> **Problem to solve**: Set the data below down again, exactly, with every picture left out.

> **Data for the task**:
★ ★ ★ ★

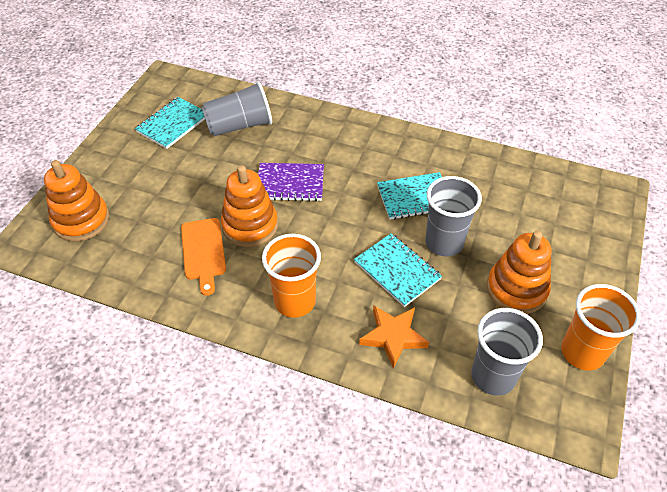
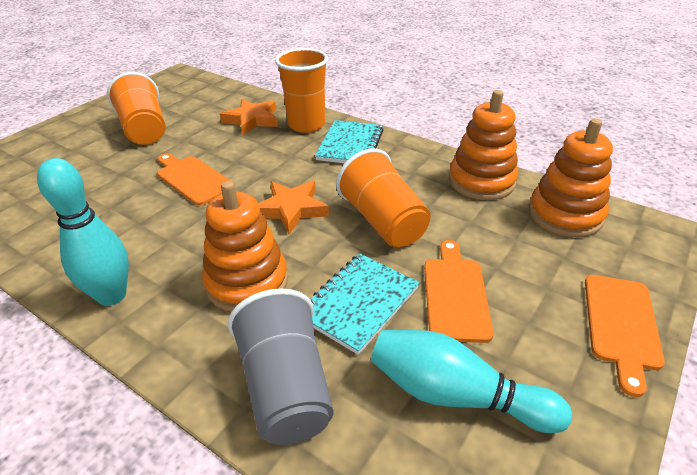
grey cup: 3 -> 1
orange cup: 2 -> 3
orange cutting board: 1 -> 3
orange star: 1 -> 2
purple notebook: 1 -> 0
turquoise bowling pin: 0 -> 2
turquoise notebook: 3 -> 2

★ ★ ★ ★

> **Response to the exercise**:
grey cup: 3 -> 1
orange cup: 2 -> 3
orange cutting board: 1 -> 3
orange star: 1 -> 2
purple notebook: 1 -> 0
turquoise bowling pin: 0 -> 2
turquoise notebook: 3 -> 2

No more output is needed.